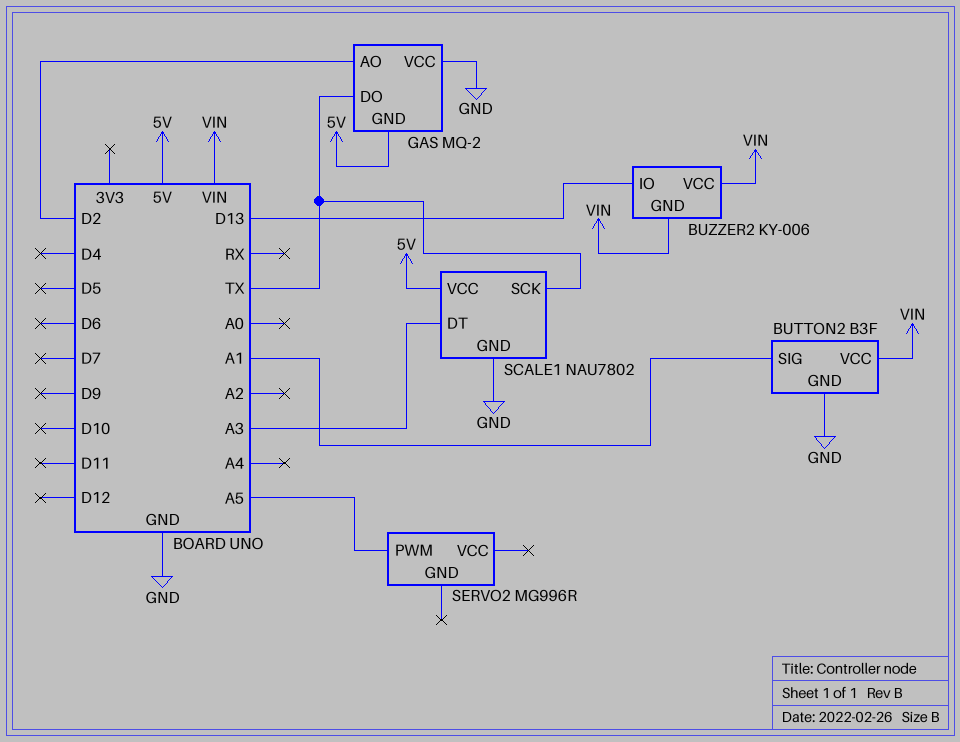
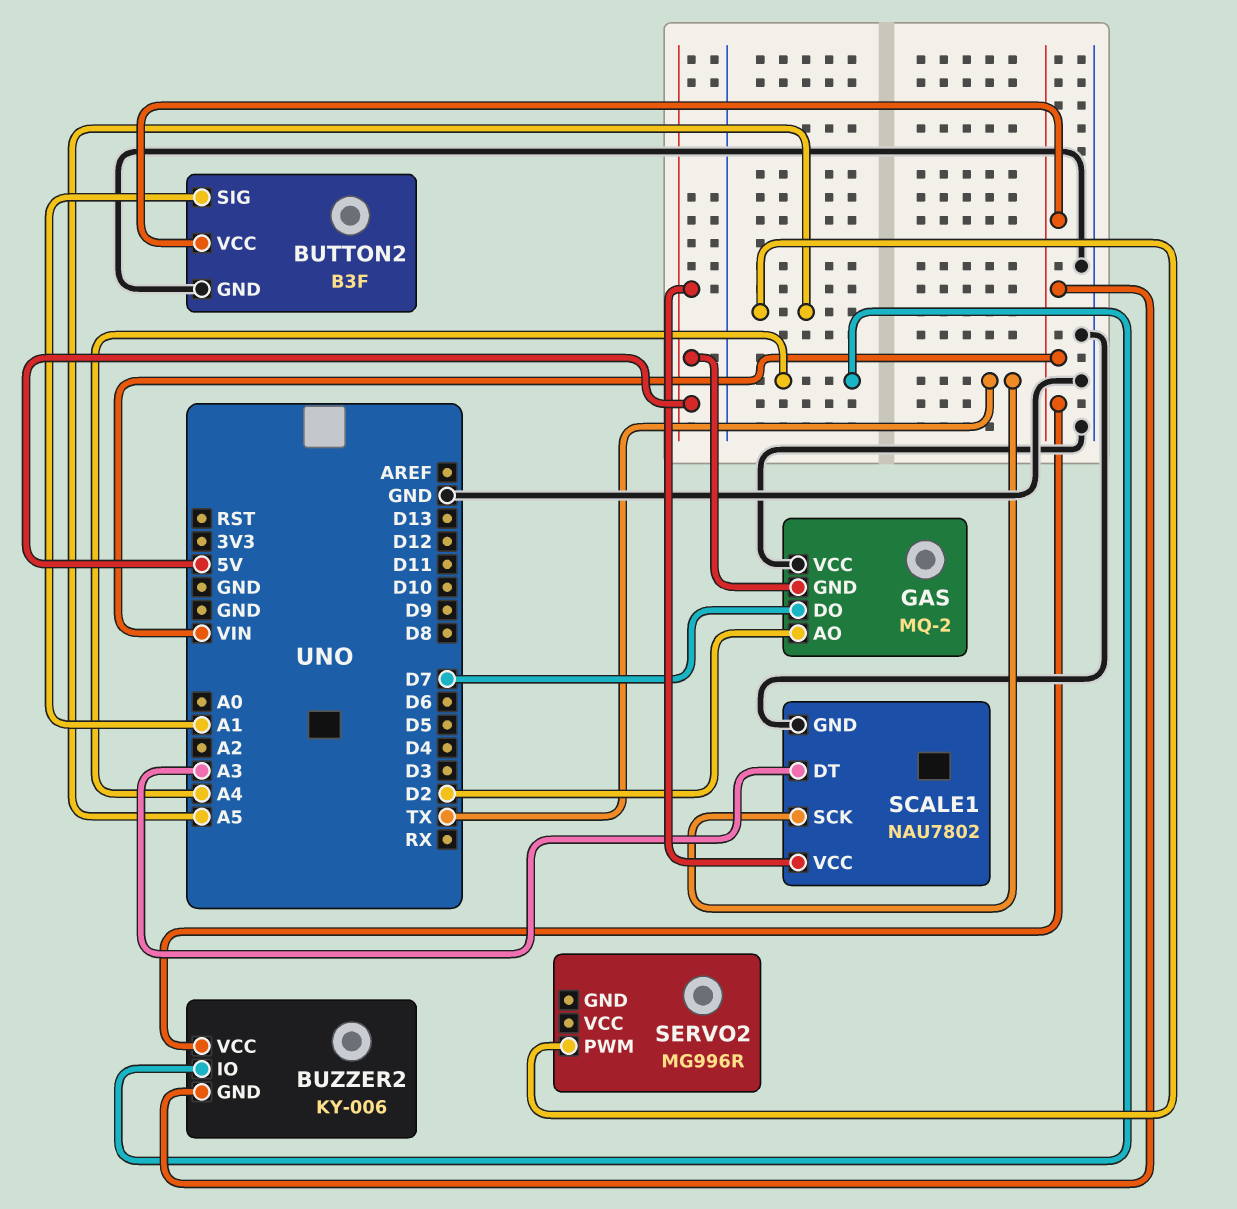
BUZZER2 pin IO: D13 -> A4
GAS pin DO: TX -> D7

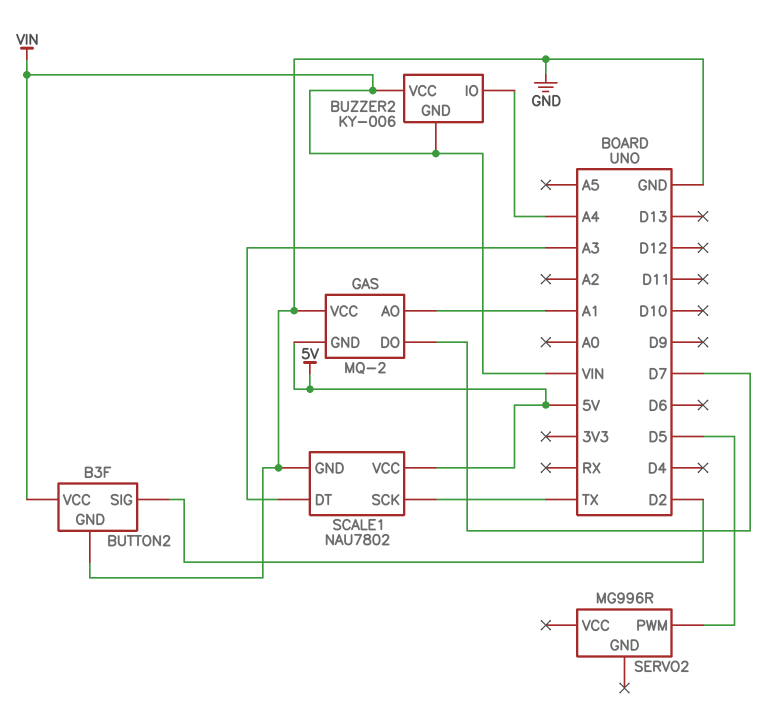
BUTTON2 pin SIG: A1 -> D2
GAS pin AO: D2 -> A1
SERVO2 pin PWM: A5 -> D5

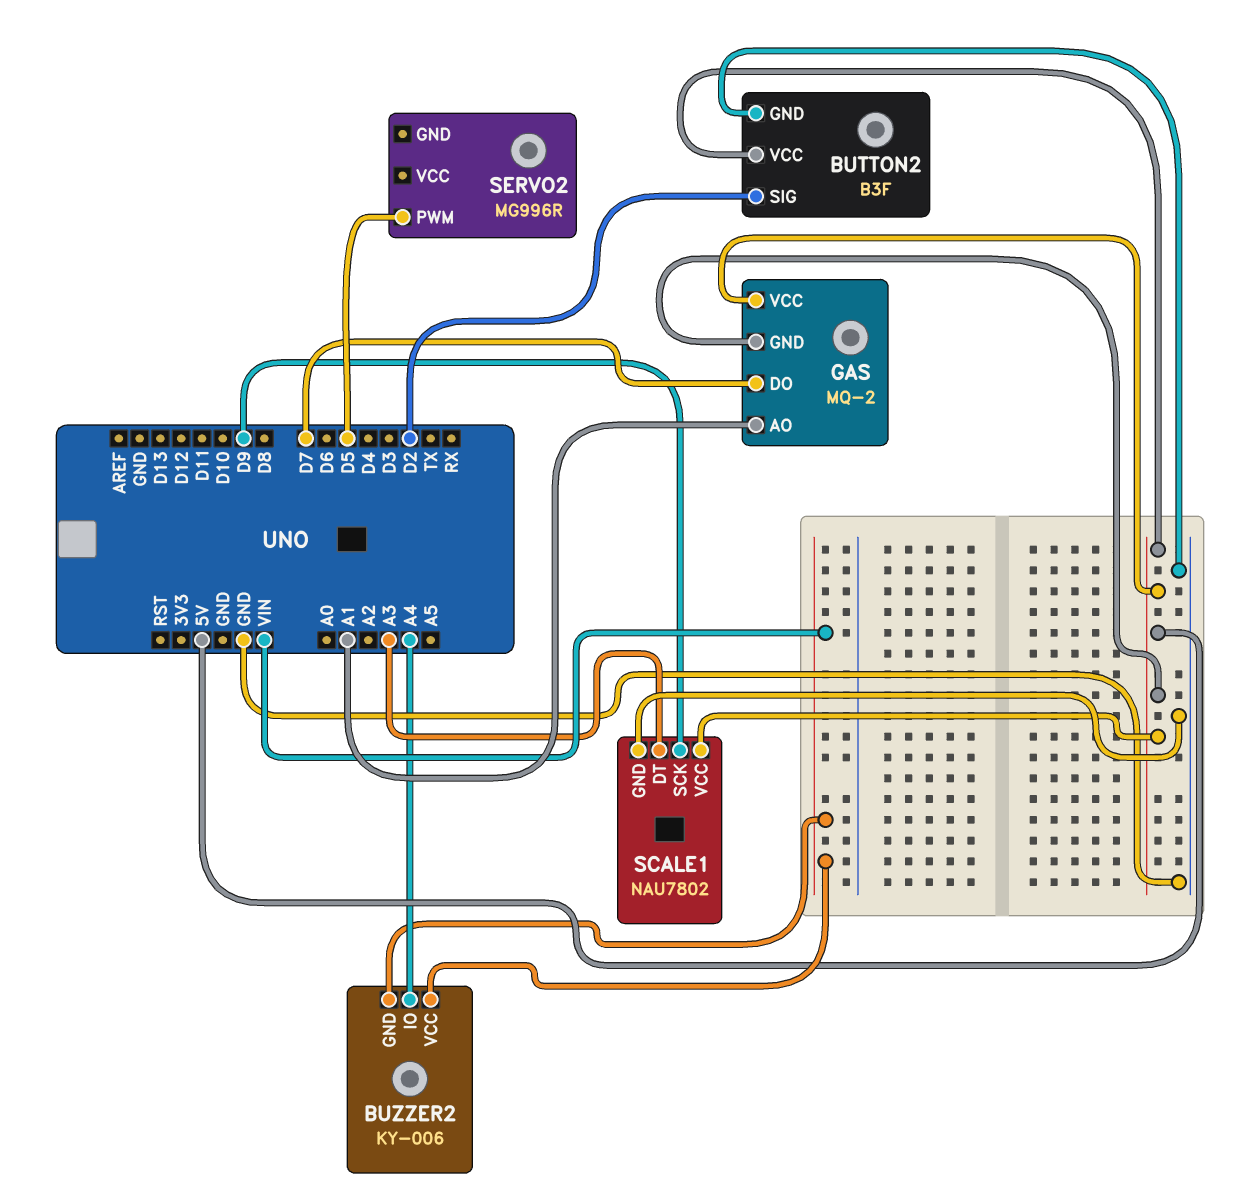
BUTTON2 pin VCC: VIN -> 5V
GAS pin VCC: GND -> 5V
SCALE1 pin SCK: TX -> D9

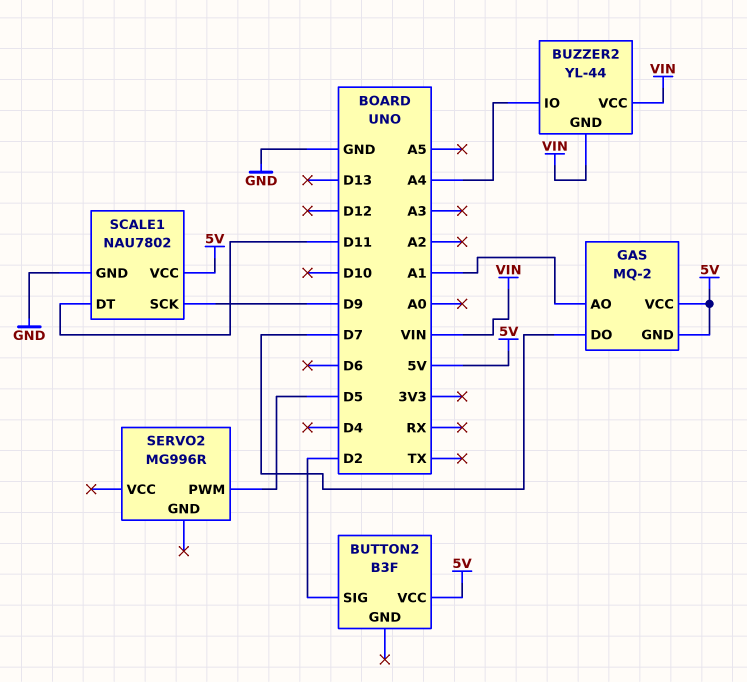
BUTTON2 pin GND: GND -> none
BUZZER2: KY-006 -> YL-44
SCALE1 pin DT: A3 -> D11

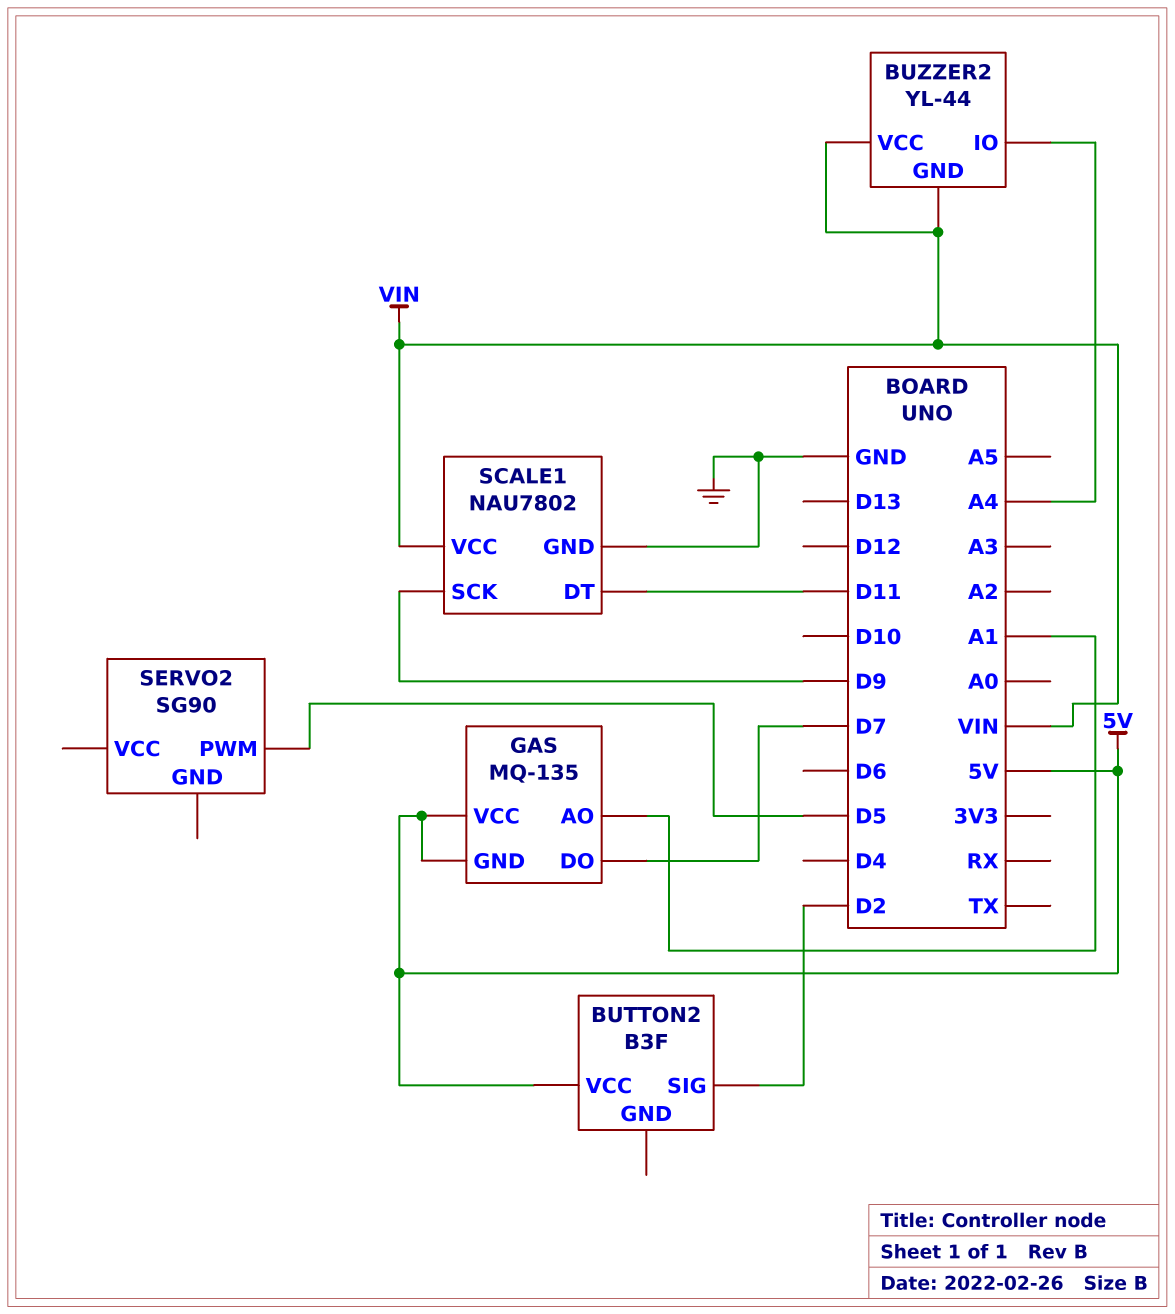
GAS: MQ-2 -> MQ-135
SCALE1 pin VCC: 5V -> VIN
SERVO2: MG996R -> SG90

ABOUT THIS EXERCISE: Leaving the pictures out, copy exactly the lines from the line that contains "SCALE1 pin SCK: TX -> D9" to the last line of the data, both ends included.

SOLVED PROBLEM:
SCALE1 pin SCK: TX -> D9

BUTTON2 pin GND: GND -> none
BUZZER2: KY-006 -> YL-44
SCALE1 pin DT: A3 -> D11

GAS: MQ-2 -> MQ-135
SCALE1 pin VCC: 5V -> VIN
SERVO2: MG996R -> SG90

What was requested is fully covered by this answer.